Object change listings
· · · · ·

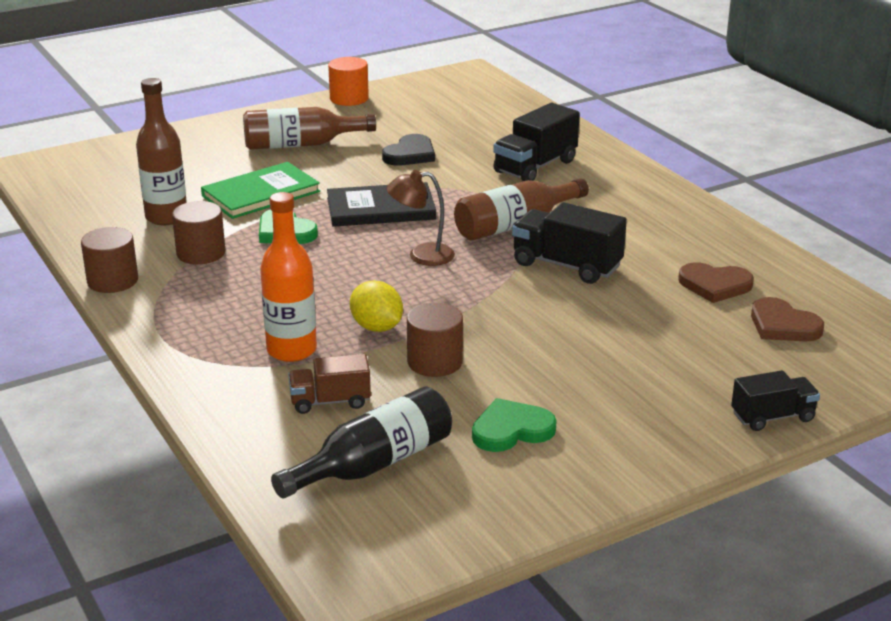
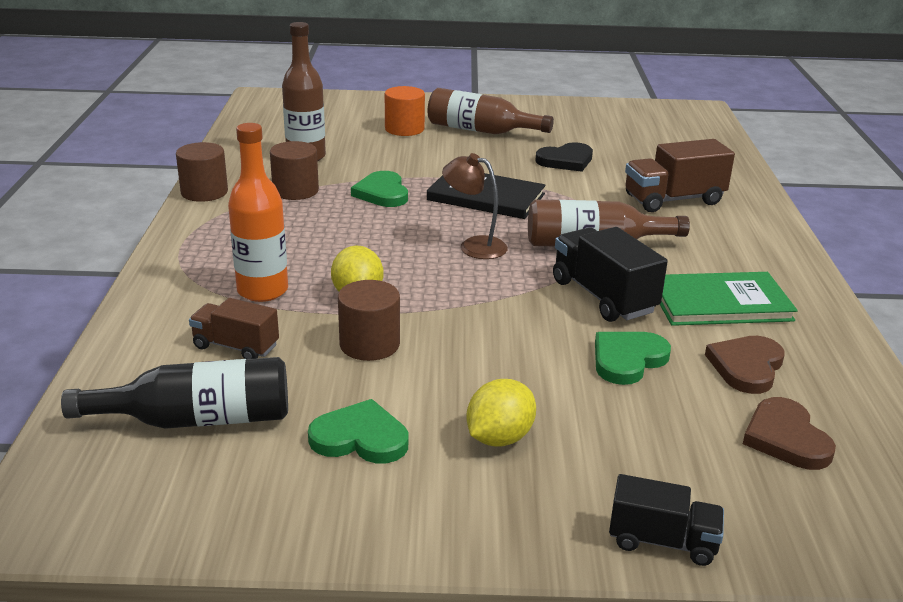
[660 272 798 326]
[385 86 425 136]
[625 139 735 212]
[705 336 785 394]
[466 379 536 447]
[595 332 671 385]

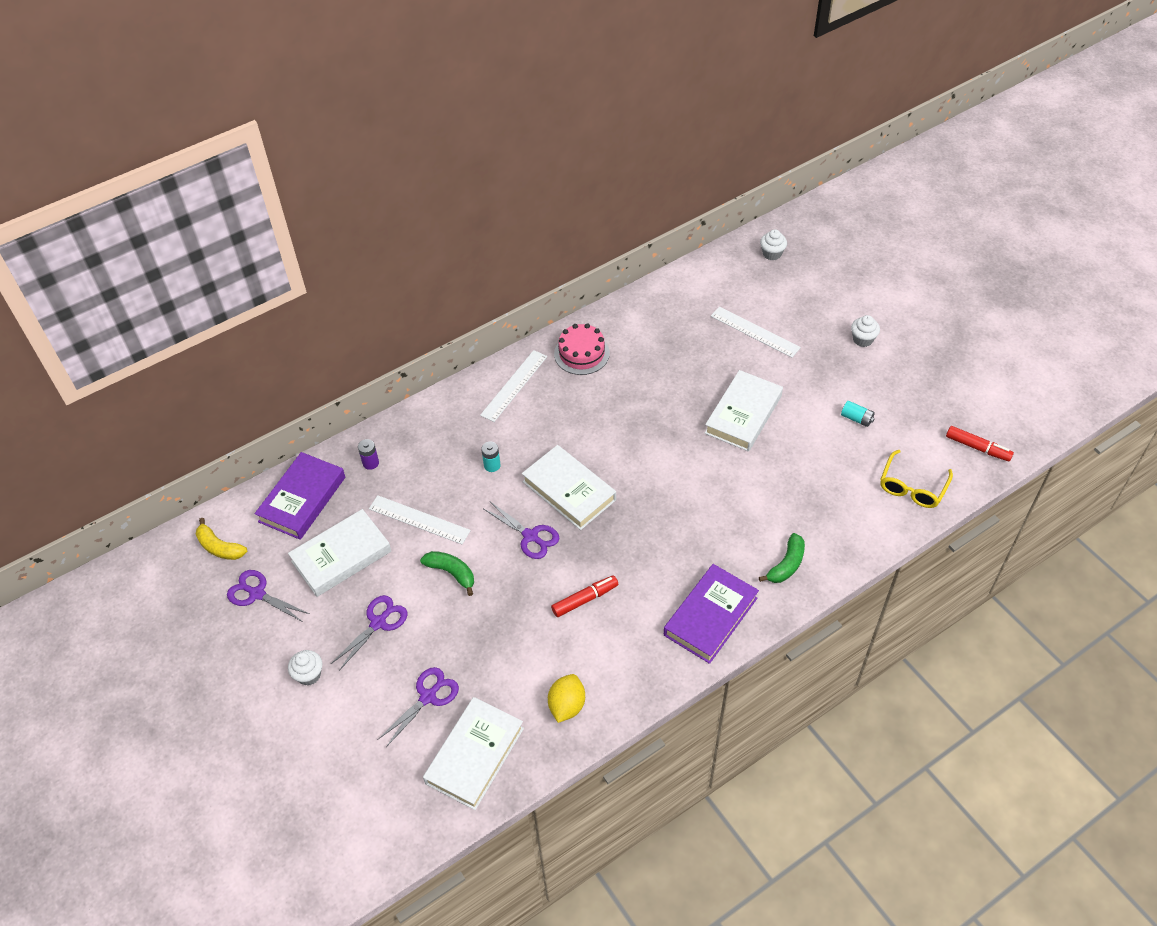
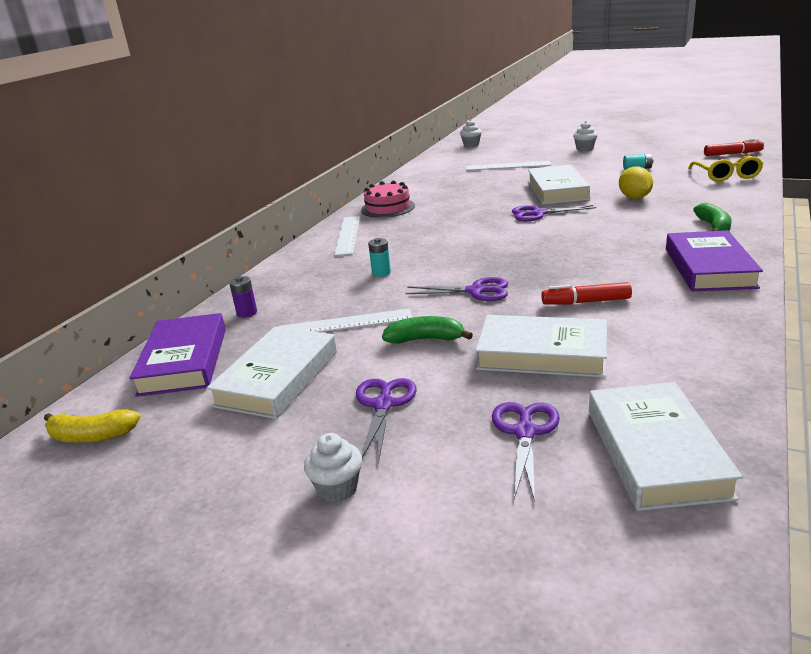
[512 205 596 221]
[475 315 607 378]
[619 167 653 199]
[541 282 632 305]

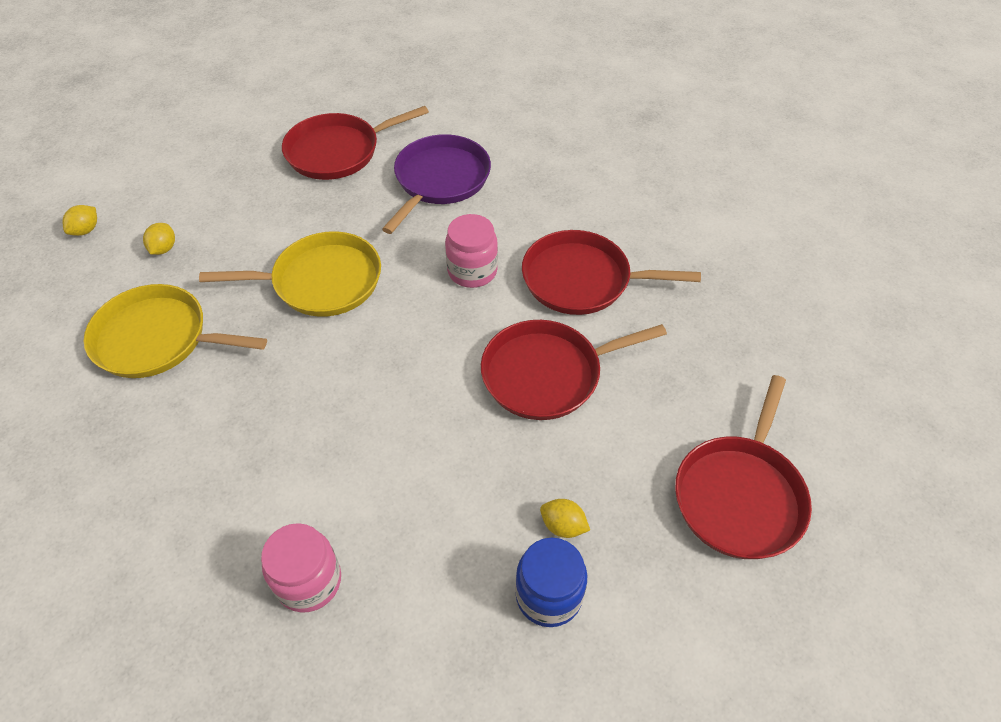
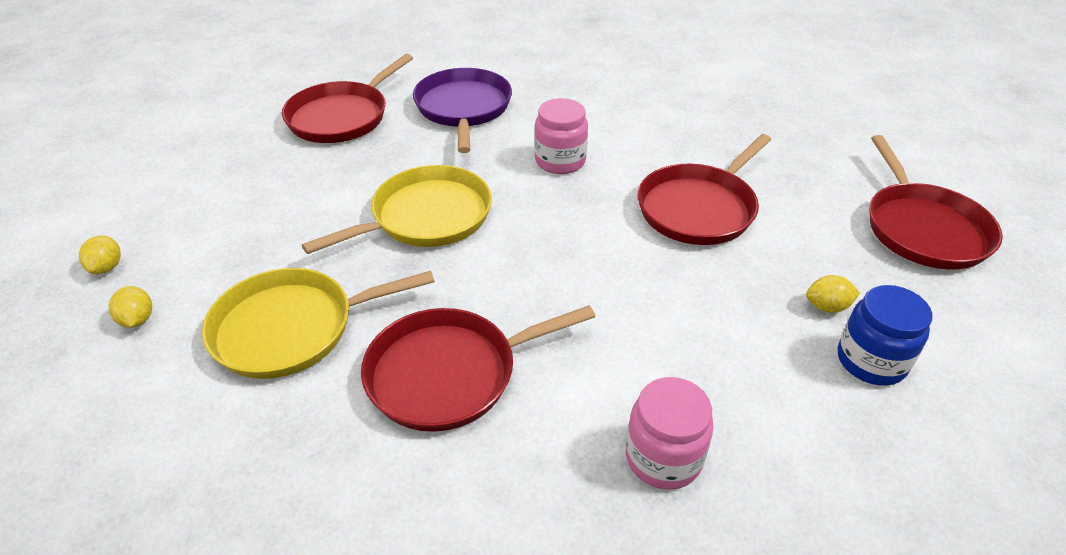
[109 286 152 328]
[361 305 595 432]

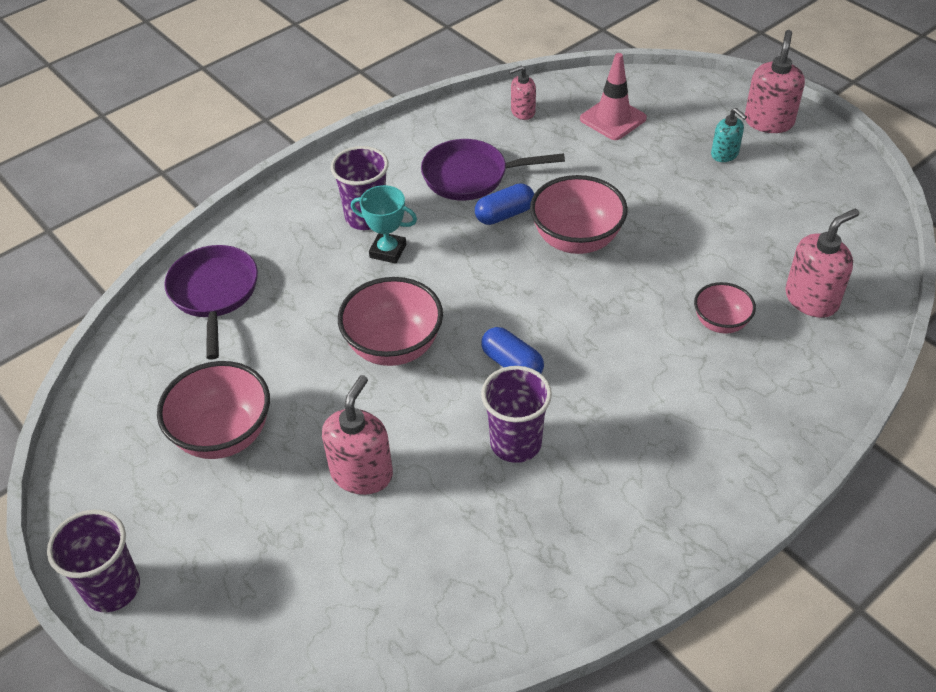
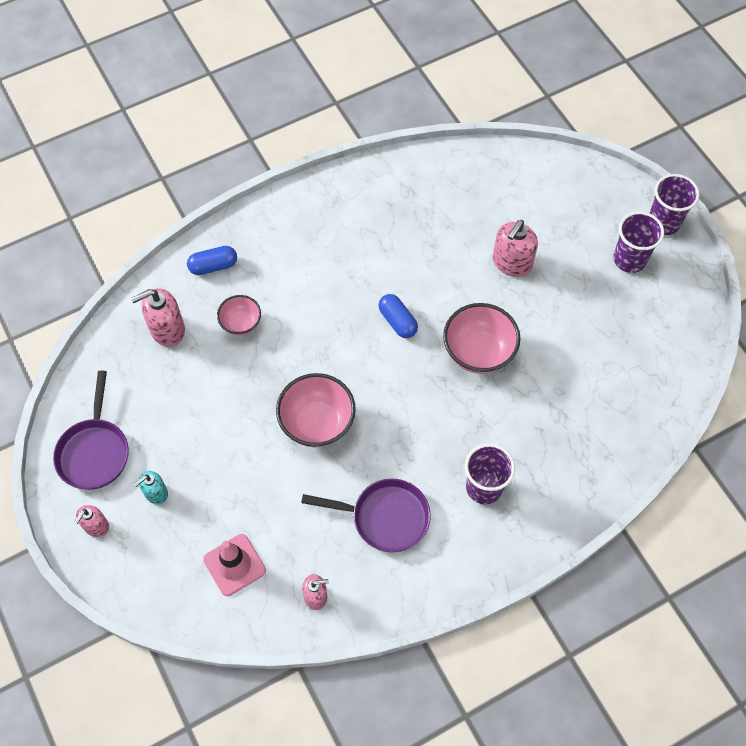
[157 361 270 459] (first image)
[53 370 129 490]
[351 185 417 264] (first image)
[187 246 237 275]
[613 212 664 273]
[134 471 168 504]
[75 505 109 537]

· · · · ·

**What you will do**
Set down all records verbatim, omitting images.

**Exercise solution**
[660 272 798 326]
[385 86 425 136]
[625 139 735 212]
[705 336 785 394]
[466 379 536 447]
[595 332 671 385]

[512 205 596 221]
[475 315 607 378]
[619 167 653 199]
[541 282 632 305]

[109 286 152 328]
[361 305 595 432]

[157 361 270 459] (first image)
[53 370 129 490]
[351 185 417 264] (first image)
[187 246 237 275]
[613 212 664 273]
[134 471 168 504]
[75 505 109 537]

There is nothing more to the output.